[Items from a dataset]
• • • • • • •

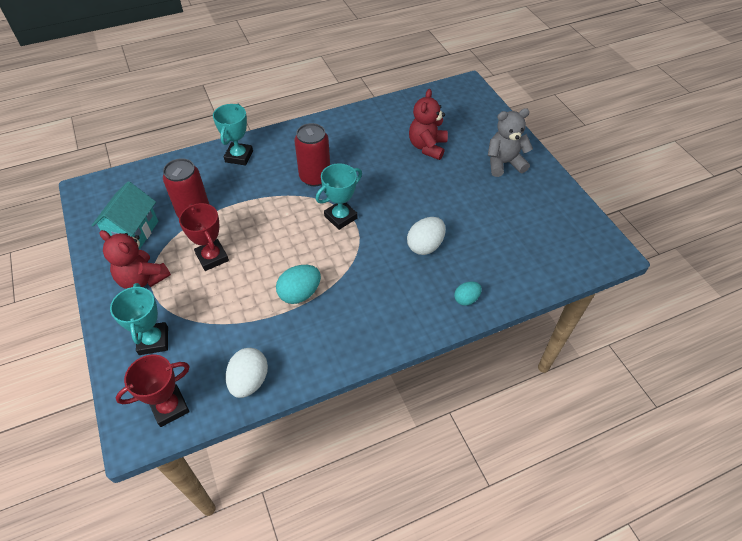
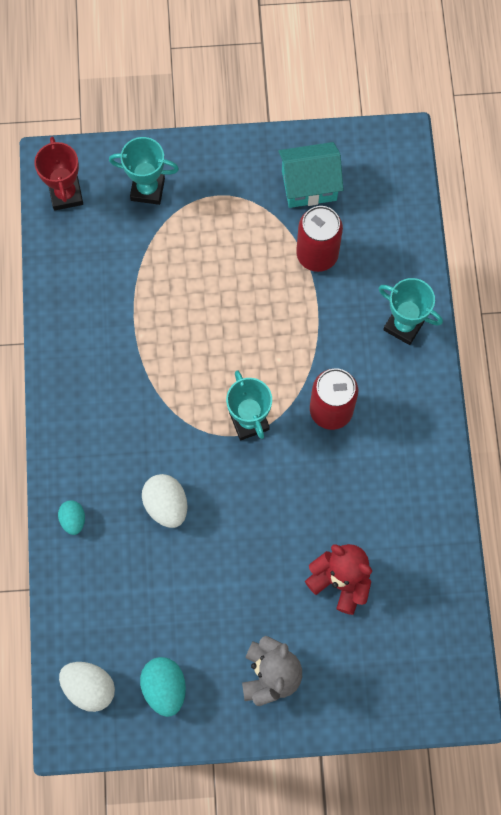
camera: 110 degrees right, 20 degrees up
(133, 232) = (309, 185): turquoise house -> turquoise house turned 45 degrees counterclockwise
(142, 279) = (234, 188): red teddy bear -> none
(212, 257) = (238, 262): red trophy -> none
(249, 381) = (64, 269): white egg -> white egg (89, 687)
(300, 293) = (151, 343): turquoise egg -> turquoise egg (164, 688)

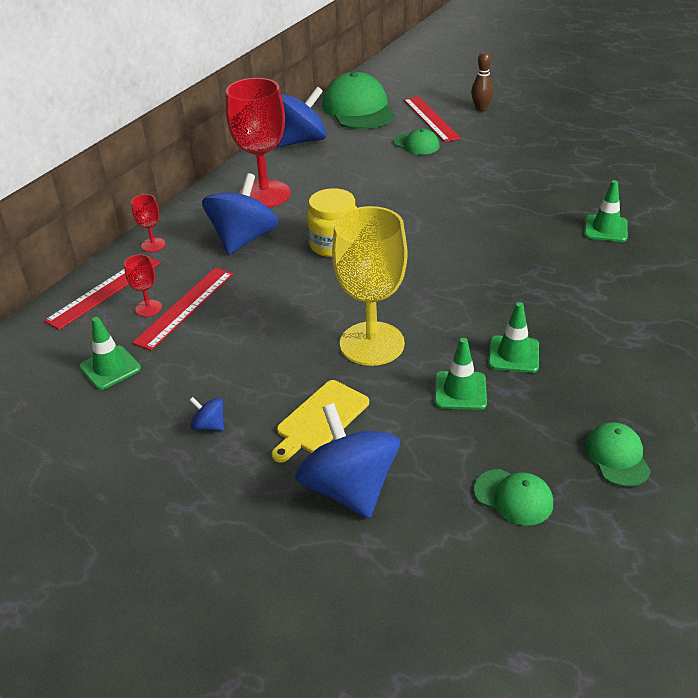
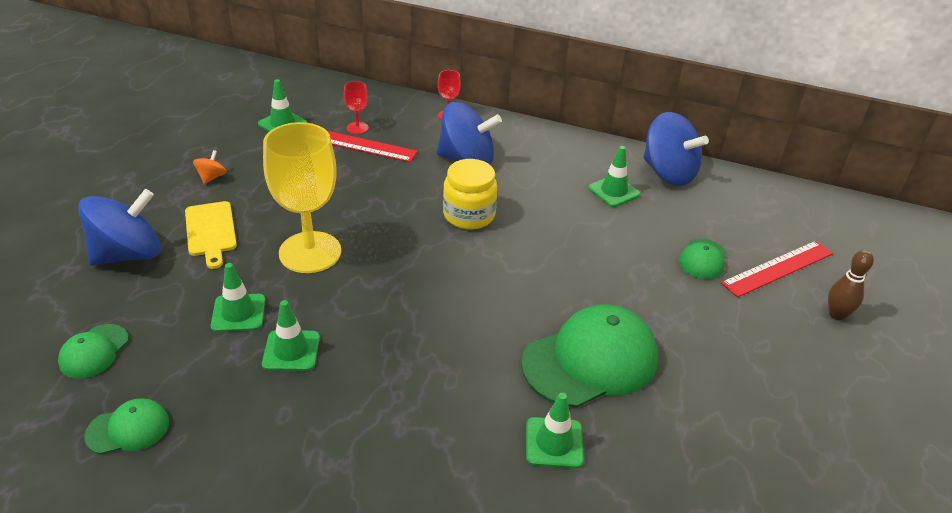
camera: 75 degrees right, 0 degrees up
(105, 291) = (378, 105): red ruler -> none
(209, 425) = (212, 177): blue spinning top -> orange spinning top
(265, 194) = (549, 163): red goblet -> none
(319, 168) = (614, 191): none -> green traffic cone
(320, 419) = (211, 231): yellow cutting board -> yellow cutting board turned 135 degrees counterclockwise
(358, 109) = (767, 207): green cap -> green cap (590, 360)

• • • • • • •

### Exercise aim
Up to and including the line with "(300, 293) = (151, 343): turquoise", copy the data above from its first line. Skip pictures.

### Answer area
camera: 110 degrees right, 20 degrees up
(133, 232) = (309, 185): turquoise house -> turquoise house turned 45 degrees counterclockwise
(142, 279) = (234, 188): red teddy bear -> none
(212, 257) = (238, 262): red trophy -> none
(249, 381) = (64, 269): white egg -> white egg (89, 687)
(300, 293) = (151, 343): turquoise egg -> turquoise egg (164, 688)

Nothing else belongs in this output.